**What to do**
Copy the rows word for word, starting at the first row and ending at the line that contains "This screenshot has height=540, width=960. Identify".

**Supplied data**
>>>>>
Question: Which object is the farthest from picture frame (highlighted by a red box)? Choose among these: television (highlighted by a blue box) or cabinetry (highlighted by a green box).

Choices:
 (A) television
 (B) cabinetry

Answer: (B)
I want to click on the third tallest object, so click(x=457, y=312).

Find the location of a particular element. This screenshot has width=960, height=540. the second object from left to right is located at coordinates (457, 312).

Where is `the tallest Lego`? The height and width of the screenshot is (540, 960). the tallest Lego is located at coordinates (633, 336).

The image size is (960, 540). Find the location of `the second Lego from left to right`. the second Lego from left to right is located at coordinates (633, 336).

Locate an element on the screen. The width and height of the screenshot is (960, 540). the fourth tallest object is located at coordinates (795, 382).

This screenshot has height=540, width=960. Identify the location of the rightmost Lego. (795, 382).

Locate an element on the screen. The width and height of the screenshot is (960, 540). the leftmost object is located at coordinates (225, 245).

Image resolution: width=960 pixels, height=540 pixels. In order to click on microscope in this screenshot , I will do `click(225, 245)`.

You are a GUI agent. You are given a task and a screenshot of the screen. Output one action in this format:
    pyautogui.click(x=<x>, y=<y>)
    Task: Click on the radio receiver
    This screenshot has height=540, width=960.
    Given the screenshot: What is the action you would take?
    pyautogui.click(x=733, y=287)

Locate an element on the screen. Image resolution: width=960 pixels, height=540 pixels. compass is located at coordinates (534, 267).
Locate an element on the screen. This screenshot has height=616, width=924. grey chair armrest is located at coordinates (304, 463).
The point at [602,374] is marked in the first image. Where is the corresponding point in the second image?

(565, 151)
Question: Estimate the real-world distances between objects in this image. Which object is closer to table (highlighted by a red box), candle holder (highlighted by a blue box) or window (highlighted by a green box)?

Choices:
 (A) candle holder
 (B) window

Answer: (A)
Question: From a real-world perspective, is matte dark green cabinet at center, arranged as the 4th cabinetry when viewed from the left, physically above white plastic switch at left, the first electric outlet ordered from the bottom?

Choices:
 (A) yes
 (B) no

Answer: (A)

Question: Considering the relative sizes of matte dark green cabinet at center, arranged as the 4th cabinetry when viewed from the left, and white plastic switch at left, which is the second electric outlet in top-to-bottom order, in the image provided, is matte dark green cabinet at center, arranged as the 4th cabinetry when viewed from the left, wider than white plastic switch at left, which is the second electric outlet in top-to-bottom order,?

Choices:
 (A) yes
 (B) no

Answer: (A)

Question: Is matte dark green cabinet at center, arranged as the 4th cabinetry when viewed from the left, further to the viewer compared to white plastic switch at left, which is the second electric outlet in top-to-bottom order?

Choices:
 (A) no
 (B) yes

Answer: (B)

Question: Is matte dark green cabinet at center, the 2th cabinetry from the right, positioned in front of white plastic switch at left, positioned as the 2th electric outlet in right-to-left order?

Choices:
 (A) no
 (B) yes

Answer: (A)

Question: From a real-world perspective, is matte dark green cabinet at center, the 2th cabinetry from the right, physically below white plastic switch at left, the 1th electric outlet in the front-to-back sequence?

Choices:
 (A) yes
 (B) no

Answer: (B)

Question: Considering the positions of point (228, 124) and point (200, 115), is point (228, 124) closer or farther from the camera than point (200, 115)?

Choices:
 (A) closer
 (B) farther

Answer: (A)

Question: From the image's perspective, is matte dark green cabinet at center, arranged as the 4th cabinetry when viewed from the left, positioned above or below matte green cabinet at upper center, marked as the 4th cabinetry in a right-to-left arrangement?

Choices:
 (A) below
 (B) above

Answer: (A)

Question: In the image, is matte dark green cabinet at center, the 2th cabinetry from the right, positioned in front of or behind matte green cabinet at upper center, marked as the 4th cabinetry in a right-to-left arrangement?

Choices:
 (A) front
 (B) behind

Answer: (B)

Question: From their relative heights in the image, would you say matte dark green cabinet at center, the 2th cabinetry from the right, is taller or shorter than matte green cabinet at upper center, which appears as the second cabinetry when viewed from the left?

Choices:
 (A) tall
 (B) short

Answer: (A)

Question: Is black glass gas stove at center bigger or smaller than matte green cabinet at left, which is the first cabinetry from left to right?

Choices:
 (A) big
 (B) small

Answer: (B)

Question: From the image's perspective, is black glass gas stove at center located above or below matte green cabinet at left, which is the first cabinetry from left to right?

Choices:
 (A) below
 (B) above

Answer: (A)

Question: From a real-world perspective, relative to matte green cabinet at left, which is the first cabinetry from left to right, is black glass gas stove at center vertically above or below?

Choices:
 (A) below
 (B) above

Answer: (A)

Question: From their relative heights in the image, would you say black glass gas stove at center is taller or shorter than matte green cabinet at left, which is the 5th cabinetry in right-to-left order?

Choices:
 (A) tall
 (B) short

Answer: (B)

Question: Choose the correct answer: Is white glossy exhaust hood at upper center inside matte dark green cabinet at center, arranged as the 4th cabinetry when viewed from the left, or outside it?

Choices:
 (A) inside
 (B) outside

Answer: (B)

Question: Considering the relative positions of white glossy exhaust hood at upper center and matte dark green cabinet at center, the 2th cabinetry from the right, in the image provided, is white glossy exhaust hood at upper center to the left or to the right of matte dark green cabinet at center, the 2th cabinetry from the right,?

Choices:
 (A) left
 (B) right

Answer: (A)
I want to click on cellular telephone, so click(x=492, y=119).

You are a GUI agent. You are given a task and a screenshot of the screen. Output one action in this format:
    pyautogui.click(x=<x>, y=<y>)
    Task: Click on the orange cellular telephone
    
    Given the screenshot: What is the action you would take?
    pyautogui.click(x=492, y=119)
<<<<<
**Final result**
Question: Which object is the farthest from picture frame (highlighted by a red box)? Choose among these: television (highlighted by a blue box) or cabinetry (highlighted by a green box).

Choices:
 (A) television
 (B) cabinetry

Answer: (B)
I want to click on the third tallest object, so click(x=457, y=312).

Find the location of a particular element. This screenshot has width=960, height=540. the second object from left to right is located at coordinates (457, 312).

Where is `the tallest Lego`? The height and width of the screenshot is (540, 960). the tallest Lego is located at coordinates (633, 336).

The image size is (960, 540). Find the location of `the second Lego from left to right`. the second Lego from left to right is located at coordinates (633, 336).

Locate an element on the screen. The width and height of the screenshot is (960, 540). the fourth tallest object is located at coordinates (795, 382).

This screenshot has height=540, width=960. Identify the location of the rightmost Lego. (795, 382).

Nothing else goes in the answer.